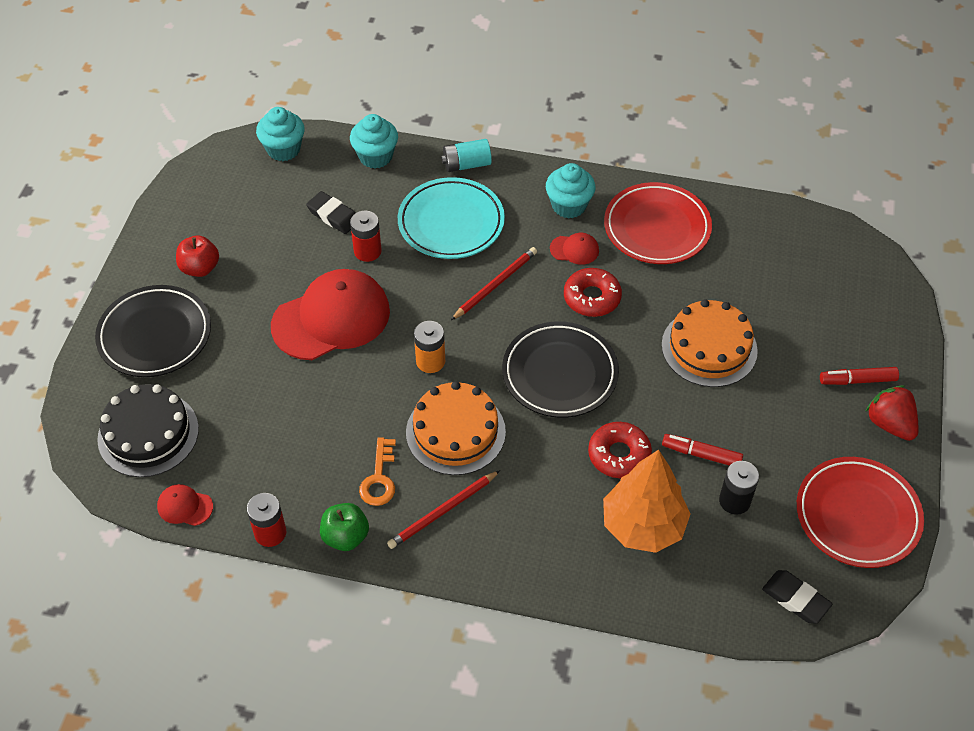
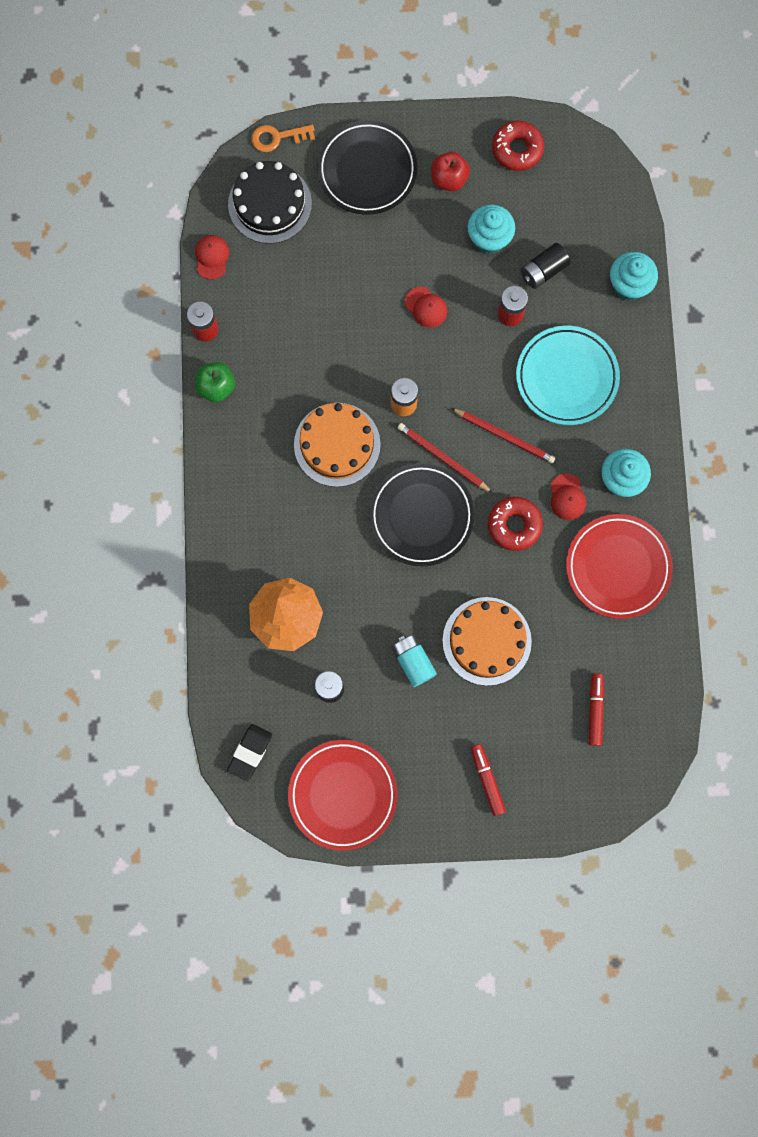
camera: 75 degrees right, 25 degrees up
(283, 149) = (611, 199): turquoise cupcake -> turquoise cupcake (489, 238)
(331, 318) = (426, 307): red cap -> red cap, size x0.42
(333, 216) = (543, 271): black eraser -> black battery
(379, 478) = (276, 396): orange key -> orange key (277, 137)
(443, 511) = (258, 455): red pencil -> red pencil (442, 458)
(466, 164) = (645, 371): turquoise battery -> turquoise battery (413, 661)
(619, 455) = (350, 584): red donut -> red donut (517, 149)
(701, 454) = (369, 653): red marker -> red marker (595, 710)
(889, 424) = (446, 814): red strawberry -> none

____________________

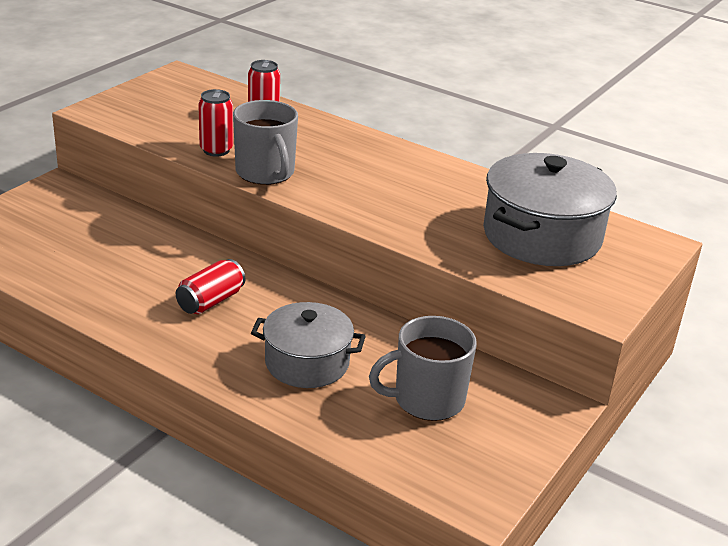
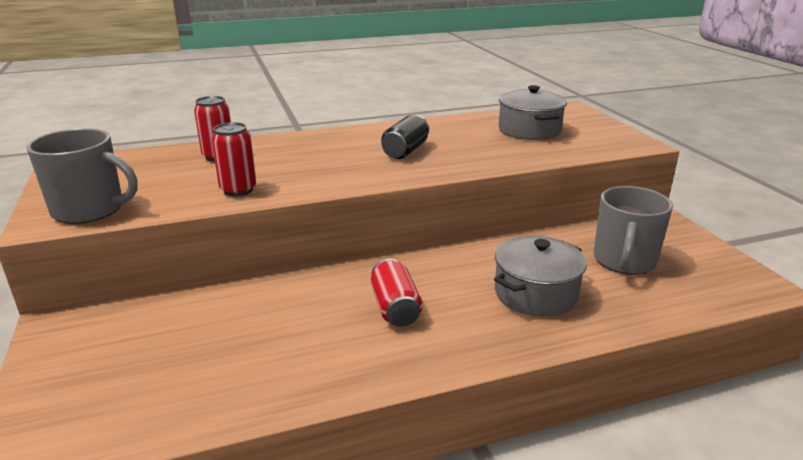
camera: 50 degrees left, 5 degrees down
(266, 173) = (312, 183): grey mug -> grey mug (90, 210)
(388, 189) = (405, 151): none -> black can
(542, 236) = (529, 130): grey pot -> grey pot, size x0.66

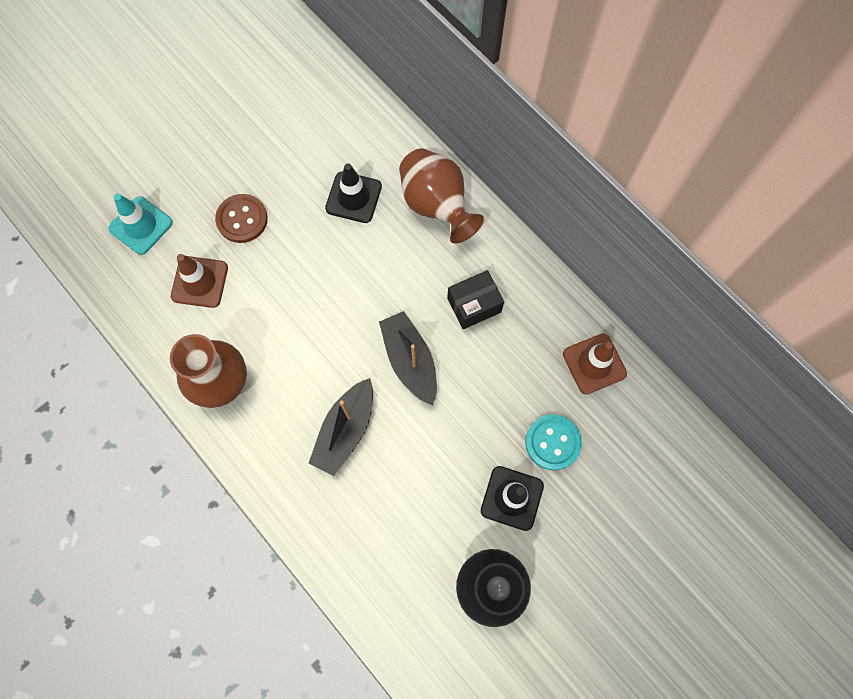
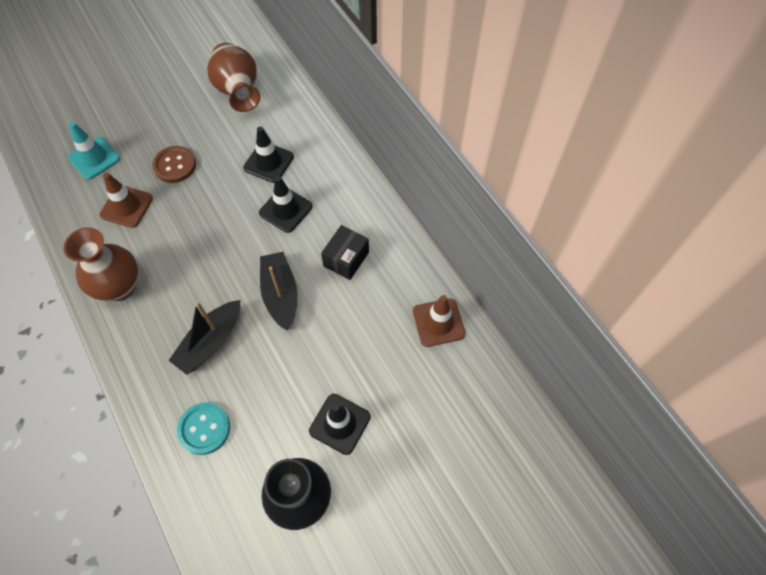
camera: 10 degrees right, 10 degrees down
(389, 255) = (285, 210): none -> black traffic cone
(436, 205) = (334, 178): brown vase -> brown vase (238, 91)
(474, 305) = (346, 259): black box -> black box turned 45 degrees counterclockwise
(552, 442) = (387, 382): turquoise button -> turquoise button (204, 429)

____________________

Look through the listing above for the line with "(266, 173) = (312, 183): grey" and the line with "(552, 442) = (387, 382): turquoise". Write out exactly those lines and everything between, leaving out pictures.

• ANSWER AREA
(266, 173) = (312, 183): grey mug -> grey mug (90, 210)
(388, 189) = (405, 151): none -> black can
(542, 236) = (529, 130): grey pot -> grey pot, size x0.66

camera: 10 degrees right, 10 degrees down
(389, 255) = (285, 210): none -> black traffic cone
(436, 205) = (334, 178): brown vase -> brown vase (238, 91)
(474, 305) = (346, 259): black box -> black box turned 45 degrees counterclockwise
(552, 442) = (387, 382): turquoise button -> turquoise button (204, 429)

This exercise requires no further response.